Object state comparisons
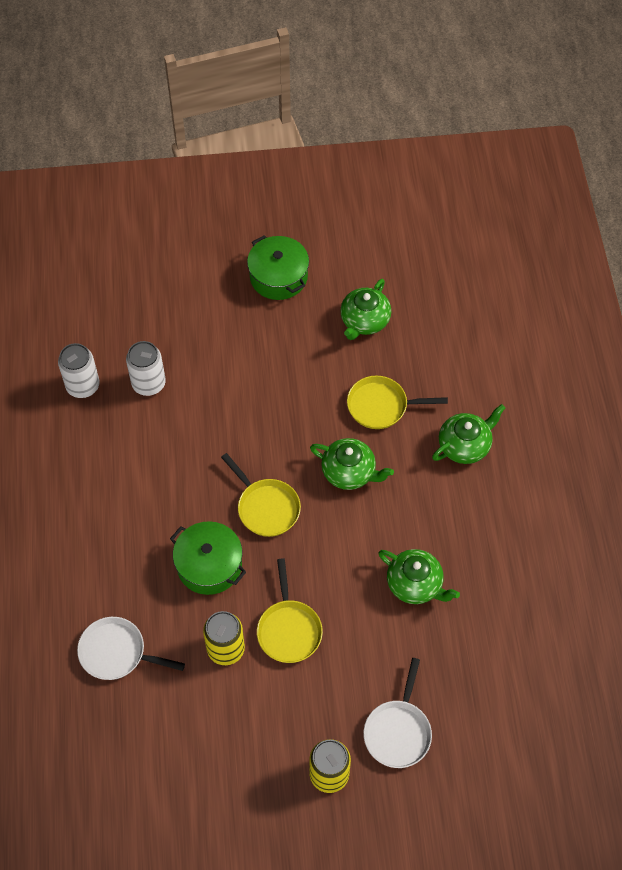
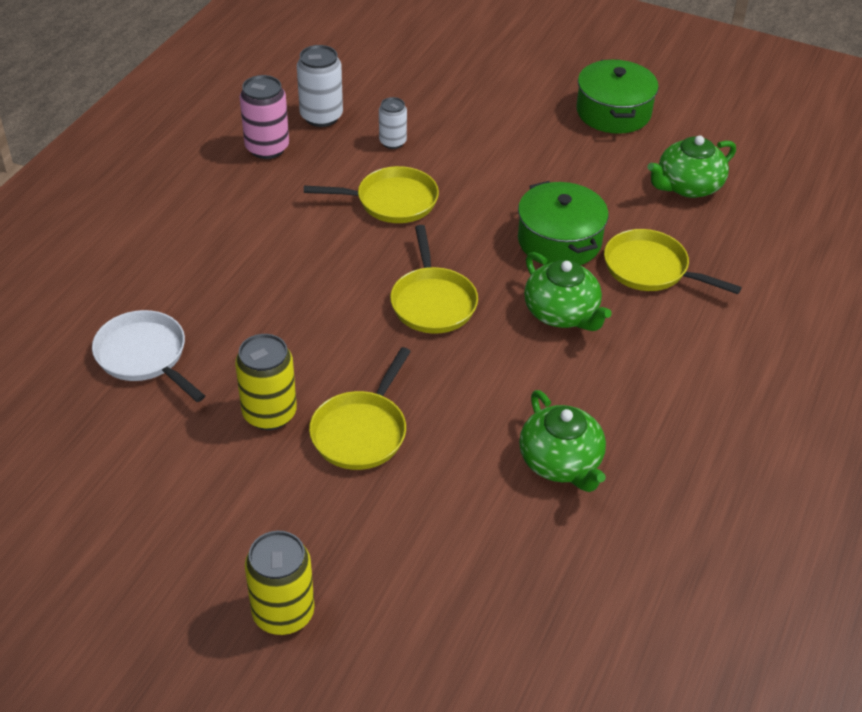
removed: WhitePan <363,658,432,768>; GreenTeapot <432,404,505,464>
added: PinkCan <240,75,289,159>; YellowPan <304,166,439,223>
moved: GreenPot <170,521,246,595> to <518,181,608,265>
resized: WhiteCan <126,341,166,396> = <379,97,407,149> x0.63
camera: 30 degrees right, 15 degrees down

▸ **TASK REQUIREMENTS**
Output the entries verbatim, skipping images.

▸ **WRITTEN ANSWER**
removed: WhitePan <363,658,432,768>; GreenTeapot <432,404,505,464>
added: PinkCan <240,75,289,159>; YellowPan <304,166,439,223>
moved: GreenPot <170,521,246,595> to <518,181,608,265>
resized: WhiteCan <126,341,166,396> = <379,97,407,149> x0.63
camera: 30 degrees right, 15 degrees down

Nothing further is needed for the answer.